[Data for this exercise — start]

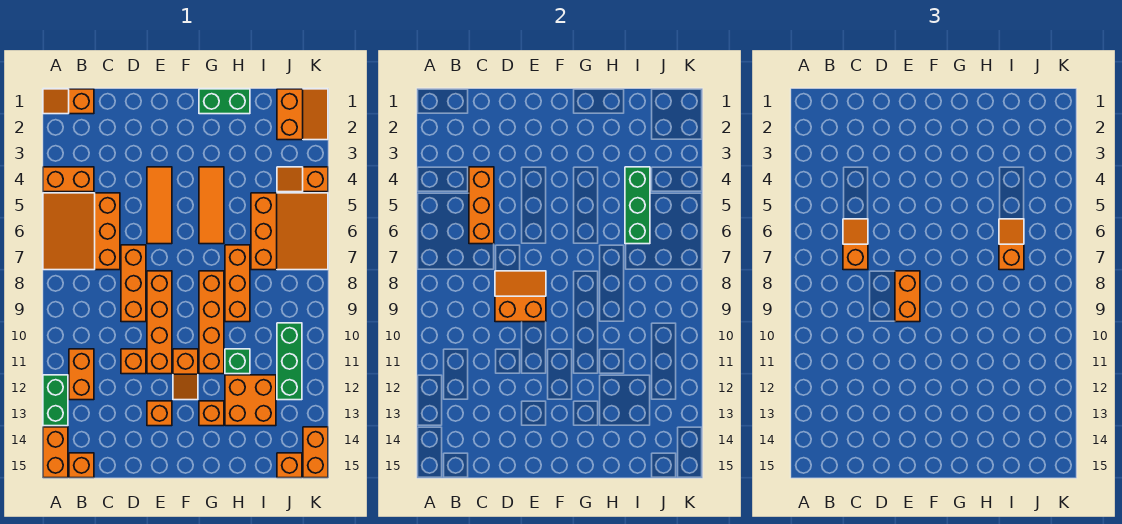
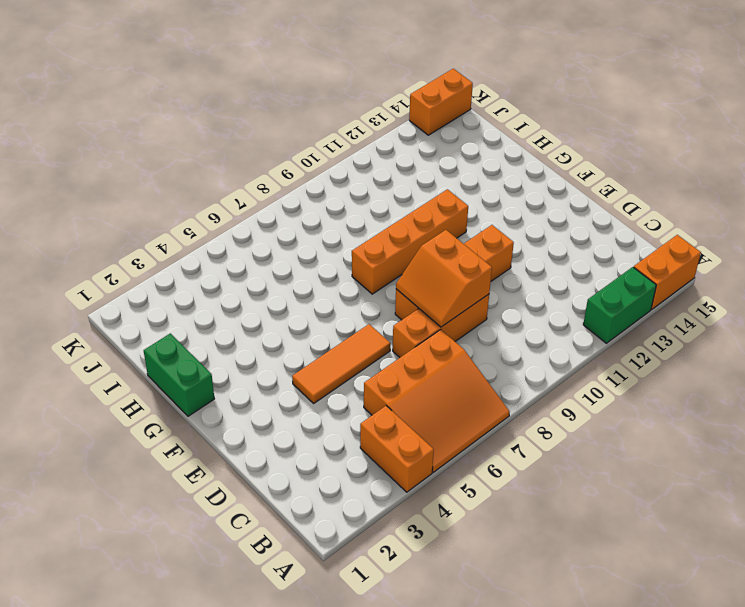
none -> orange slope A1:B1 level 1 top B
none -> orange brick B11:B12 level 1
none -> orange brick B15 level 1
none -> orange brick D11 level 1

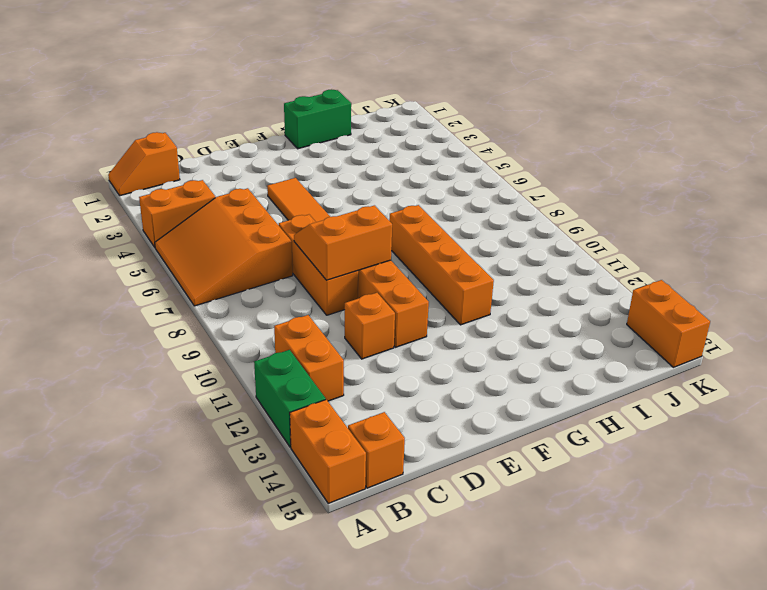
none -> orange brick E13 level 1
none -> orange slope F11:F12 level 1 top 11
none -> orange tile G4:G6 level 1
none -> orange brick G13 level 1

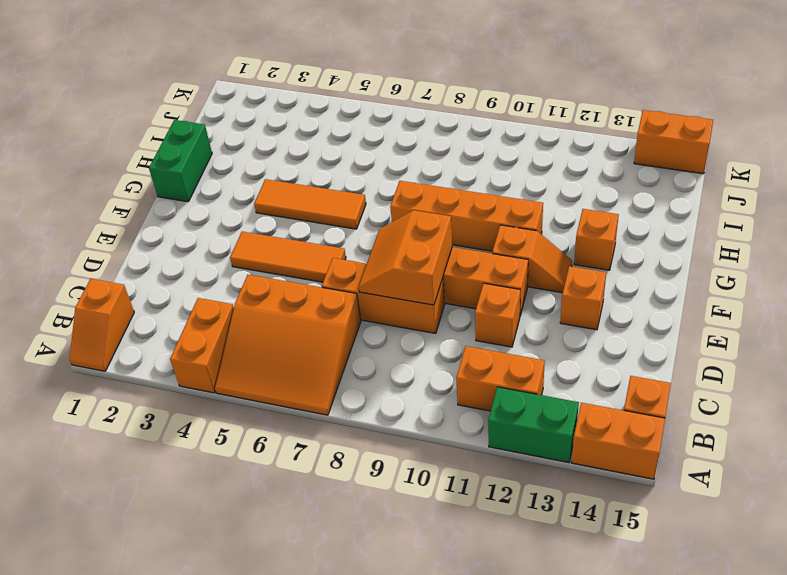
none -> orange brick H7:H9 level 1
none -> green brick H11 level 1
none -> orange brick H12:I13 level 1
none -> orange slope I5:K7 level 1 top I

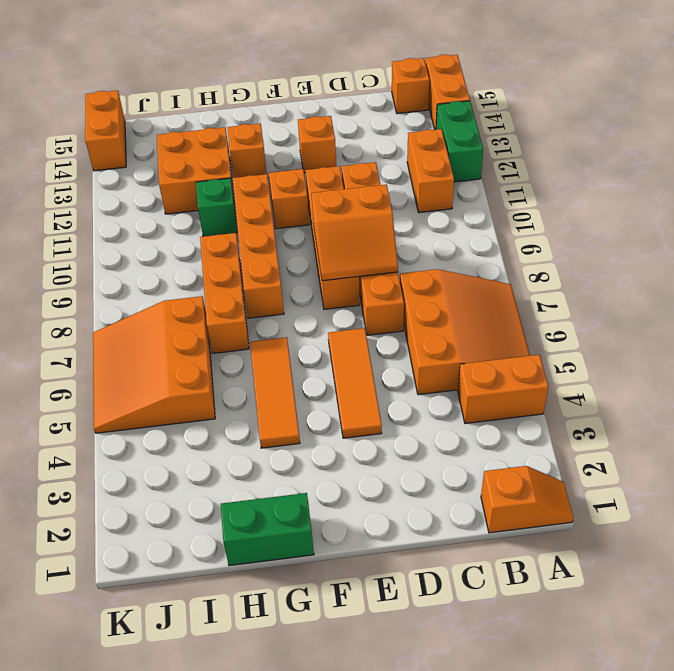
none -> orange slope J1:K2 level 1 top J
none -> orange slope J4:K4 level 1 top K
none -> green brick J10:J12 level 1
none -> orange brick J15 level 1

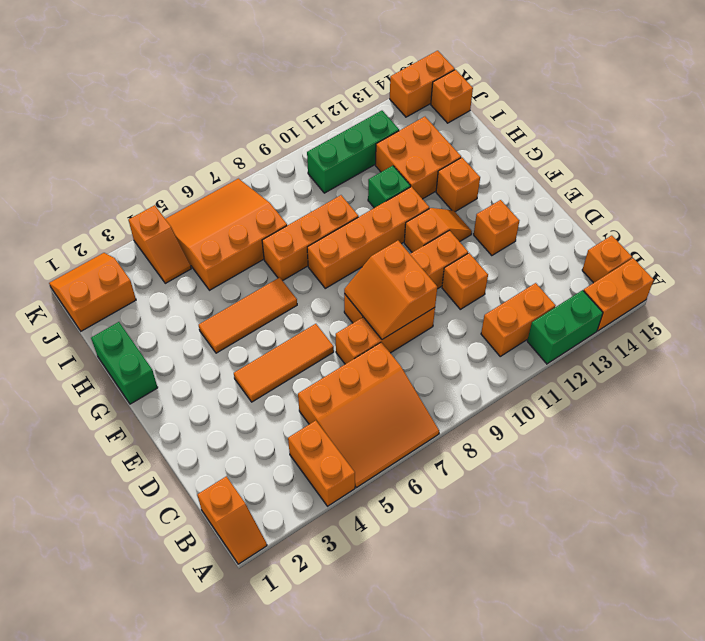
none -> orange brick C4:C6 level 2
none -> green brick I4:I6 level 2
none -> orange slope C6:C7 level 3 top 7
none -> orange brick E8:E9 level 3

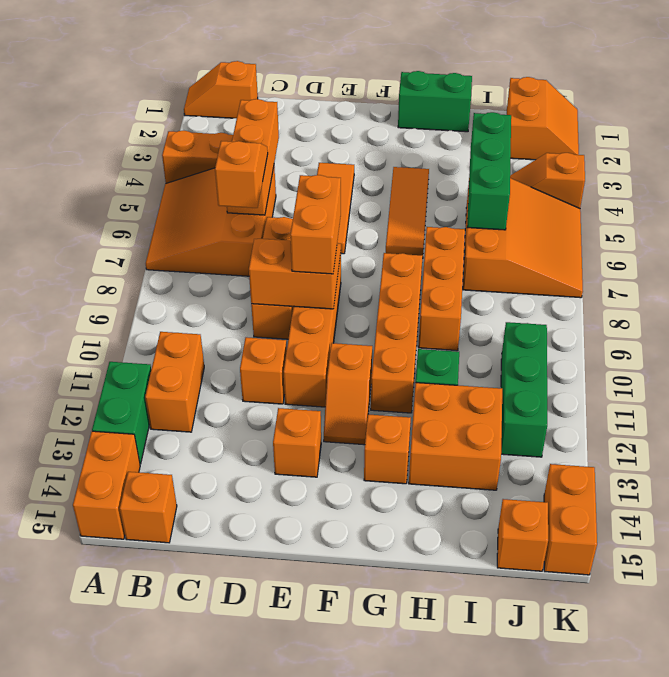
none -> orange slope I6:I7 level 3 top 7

[Data for this exercise — finish]

- [Task objective]:
Restate word for word each line from the one containing "none -> orange brick E8:E9 level 3" through the end of the material, pictures excluded.

- [Task answer]:
none -> orange brick E8:E9 level 3

none -> orange slope I6:I7 level 3 top 7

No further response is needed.